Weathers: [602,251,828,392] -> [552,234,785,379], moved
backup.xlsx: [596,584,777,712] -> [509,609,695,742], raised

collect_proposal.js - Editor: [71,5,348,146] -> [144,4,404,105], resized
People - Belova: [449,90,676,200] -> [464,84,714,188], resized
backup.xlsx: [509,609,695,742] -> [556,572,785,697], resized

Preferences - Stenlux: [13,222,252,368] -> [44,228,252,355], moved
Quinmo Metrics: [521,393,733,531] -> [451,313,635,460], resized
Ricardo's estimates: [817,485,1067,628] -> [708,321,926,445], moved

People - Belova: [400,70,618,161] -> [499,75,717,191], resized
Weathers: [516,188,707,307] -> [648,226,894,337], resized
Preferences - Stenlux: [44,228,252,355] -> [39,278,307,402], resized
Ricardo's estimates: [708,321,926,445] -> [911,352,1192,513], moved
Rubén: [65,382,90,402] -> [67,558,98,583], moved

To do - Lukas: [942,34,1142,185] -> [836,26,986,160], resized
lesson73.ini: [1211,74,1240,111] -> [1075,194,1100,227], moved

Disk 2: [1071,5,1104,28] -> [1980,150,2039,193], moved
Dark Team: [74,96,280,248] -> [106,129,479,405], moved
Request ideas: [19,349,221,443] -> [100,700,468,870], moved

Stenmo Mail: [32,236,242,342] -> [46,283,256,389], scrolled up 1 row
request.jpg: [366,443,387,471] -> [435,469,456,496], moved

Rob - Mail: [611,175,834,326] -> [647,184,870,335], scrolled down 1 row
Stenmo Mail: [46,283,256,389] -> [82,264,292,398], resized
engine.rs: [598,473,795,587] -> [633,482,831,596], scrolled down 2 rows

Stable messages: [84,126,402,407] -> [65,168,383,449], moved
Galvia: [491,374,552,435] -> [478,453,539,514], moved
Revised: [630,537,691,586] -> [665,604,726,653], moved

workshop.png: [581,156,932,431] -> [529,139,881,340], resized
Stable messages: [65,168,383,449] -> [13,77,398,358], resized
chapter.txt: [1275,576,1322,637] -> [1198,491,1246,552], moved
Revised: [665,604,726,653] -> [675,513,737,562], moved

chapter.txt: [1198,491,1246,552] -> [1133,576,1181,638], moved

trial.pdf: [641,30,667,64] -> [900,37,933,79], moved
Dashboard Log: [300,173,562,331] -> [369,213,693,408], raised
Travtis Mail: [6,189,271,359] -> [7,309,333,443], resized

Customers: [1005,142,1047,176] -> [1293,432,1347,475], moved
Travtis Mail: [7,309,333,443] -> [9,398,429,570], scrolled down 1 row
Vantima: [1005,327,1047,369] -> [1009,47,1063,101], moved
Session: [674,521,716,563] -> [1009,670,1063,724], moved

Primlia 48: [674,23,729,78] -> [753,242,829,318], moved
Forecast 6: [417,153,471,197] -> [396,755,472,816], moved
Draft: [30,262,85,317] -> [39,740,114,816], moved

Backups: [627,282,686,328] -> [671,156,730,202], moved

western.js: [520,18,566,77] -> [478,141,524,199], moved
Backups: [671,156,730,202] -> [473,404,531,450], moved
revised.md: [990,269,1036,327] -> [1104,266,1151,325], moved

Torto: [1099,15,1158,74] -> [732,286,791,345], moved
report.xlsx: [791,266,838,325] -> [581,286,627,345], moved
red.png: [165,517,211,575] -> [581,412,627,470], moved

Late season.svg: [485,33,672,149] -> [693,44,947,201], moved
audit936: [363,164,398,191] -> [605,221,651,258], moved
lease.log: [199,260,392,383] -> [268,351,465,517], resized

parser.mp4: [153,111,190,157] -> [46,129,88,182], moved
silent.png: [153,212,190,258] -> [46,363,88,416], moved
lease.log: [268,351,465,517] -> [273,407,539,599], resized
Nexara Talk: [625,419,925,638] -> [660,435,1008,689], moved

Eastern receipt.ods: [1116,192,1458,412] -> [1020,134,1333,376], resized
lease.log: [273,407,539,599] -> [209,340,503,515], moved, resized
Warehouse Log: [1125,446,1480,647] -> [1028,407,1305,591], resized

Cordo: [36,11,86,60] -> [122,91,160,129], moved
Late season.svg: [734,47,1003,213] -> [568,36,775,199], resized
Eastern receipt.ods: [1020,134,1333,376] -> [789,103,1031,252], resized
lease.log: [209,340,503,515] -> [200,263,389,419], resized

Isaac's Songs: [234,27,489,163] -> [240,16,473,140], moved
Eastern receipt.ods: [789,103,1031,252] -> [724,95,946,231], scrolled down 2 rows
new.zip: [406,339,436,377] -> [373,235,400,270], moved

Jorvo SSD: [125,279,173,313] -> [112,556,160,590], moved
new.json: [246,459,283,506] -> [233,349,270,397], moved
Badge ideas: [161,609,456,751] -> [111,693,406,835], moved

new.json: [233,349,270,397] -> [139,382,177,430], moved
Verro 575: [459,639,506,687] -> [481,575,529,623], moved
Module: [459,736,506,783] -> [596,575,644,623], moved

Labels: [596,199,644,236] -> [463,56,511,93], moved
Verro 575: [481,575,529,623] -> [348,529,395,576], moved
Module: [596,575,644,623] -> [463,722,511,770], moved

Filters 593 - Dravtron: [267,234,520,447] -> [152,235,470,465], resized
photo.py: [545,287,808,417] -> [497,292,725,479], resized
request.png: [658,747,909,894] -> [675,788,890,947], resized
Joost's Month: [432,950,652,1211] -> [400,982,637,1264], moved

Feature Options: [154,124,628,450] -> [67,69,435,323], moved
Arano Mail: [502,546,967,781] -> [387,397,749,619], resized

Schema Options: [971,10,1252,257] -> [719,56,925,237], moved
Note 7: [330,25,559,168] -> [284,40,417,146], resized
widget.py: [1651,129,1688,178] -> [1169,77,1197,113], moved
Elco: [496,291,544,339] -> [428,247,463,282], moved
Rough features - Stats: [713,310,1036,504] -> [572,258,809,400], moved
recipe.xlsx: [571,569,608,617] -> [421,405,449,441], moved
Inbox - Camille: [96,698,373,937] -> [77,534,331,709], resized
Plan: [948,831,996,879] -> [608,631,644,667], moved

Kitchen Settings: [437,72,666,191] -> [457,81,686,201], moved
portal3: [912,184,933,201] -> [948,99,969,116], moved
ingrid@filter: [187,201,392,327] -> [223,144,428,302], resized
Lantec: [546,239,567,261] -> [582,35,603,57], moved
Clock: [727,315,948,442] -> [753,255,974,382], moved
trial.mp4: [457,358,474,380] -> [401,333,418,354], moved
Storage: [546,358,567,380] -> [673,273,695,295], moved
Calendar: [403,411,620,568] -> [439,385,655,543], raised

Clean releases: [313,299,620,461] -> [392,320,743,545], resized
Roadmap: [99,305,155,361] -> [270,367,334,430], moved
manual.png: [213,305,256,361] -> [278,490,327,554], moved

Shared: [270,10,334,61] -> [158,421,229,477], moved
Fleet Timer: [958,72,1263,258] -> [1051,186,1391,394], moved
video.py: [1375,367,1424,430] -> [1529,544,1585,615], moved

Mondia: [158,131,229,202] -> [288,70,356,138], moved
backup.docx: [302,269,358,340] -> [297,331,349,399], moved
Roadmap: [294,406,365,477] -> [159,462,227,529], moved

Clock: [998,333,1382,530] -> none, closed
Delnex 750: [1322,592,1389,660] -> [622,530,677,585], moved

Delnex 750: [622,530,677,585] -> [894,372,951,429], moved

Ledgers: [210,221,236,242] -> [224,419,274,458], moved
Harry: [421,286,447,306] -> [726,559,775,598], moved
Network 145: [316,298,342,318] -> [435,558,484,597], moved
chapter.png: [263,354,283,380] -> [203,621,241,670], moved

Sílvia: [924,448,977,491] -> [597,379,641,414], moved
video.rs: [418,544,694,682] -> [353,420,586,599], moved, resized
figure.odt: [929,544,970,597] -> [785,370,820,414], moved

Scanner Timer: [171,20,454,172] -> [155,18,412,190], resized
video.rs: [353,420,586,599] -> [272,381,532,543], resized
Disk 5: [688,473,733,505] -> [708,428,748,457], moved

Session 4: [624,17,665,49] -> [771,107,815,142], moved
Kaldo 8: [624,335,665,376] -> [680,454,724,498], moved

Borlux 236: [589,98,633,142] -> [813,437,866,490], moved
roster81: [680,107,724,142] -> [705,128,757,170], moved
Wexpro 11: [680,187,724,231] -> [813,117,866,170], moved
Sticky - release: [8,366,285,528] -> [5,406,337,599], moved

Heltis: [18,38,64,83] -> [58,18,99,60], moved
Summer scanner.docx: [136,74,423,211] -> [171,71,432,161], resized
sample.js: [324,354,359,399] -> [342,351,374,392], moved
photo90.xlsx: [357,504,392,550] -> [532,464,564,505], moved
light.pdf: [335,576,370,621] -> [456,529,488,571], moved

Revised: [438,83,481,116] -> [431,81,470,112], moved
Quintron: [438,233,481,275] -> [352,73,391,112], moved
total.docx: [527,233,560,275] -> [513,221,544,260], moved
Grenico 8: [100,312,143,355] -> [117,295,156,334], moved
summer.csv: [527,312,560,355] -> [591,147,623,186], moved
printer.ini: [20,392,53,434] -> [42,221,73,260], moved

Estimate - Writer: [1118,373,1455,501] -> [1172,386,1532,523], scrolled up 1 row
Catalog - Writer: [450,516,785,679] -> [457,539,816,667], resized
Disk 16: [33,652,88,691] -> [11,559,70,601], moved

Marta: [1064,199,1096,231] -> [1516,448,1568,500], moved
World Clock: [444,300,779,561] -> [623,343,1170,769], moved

════════

Your task is to find every line above containing the word "Roadmap" and copy it.

→ **Response for this exercise**:
Roadmap: [99,305,155,361] -> [270,367,334,430], moved
Roadmap: [294,406,365,477] -> [159,462,227,529], moved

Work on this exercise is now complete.